Supplied material:
- - -

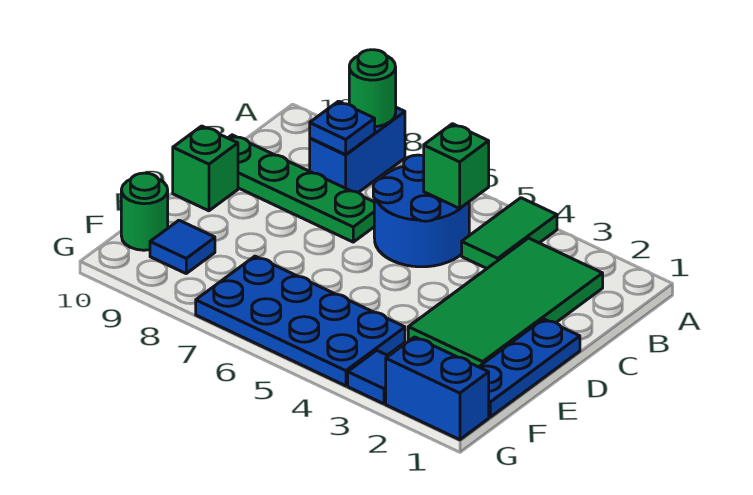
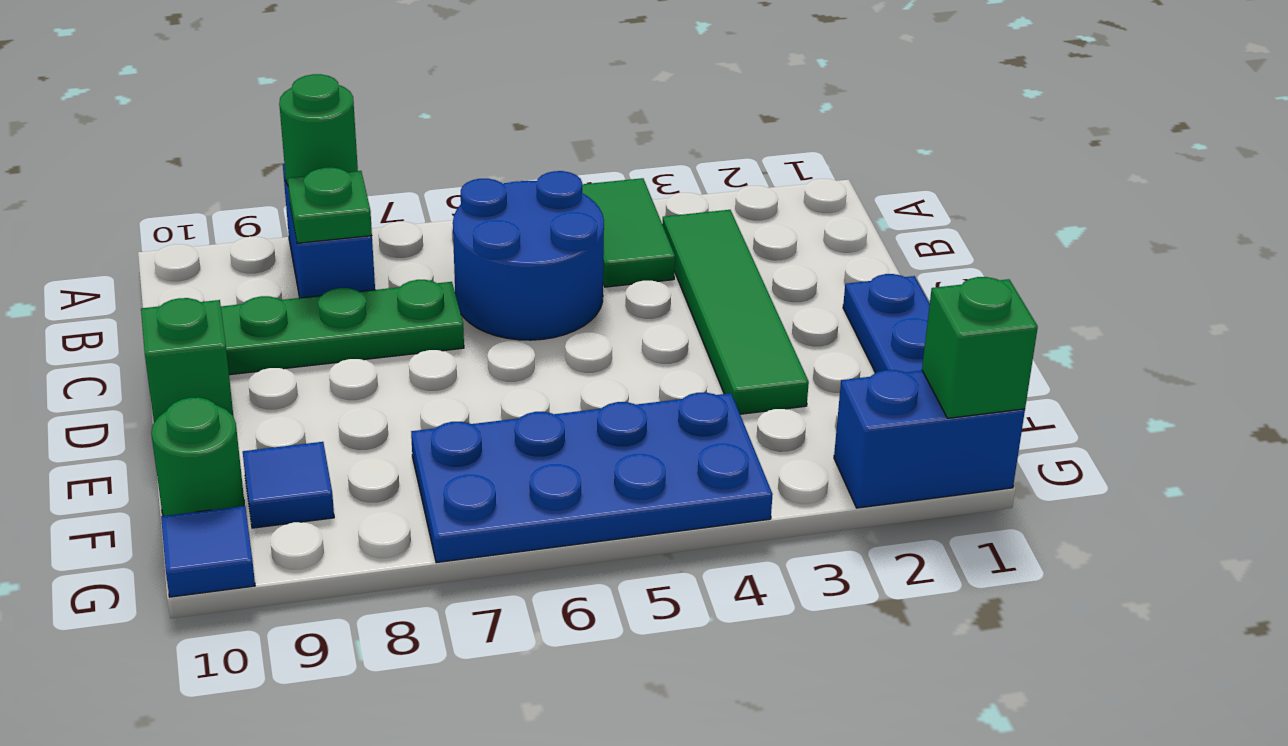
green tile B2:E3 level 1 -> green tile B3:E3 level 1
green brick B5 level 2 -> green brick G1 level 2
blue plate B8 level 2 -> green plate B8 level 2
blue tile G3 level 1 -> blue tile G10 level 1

- - -

Aim of the task:
Output the data above exactly. Drop every picture.

Output of the task:
green tile B2:E3 level 1 -> green tile B3:E3 level 1
green brick B5 level 2 -> green brick G1 level 2
blue plate B8 level 2 -> green plate B8 level 2
blue tile G3 level 1 -> blue tile G10 level 1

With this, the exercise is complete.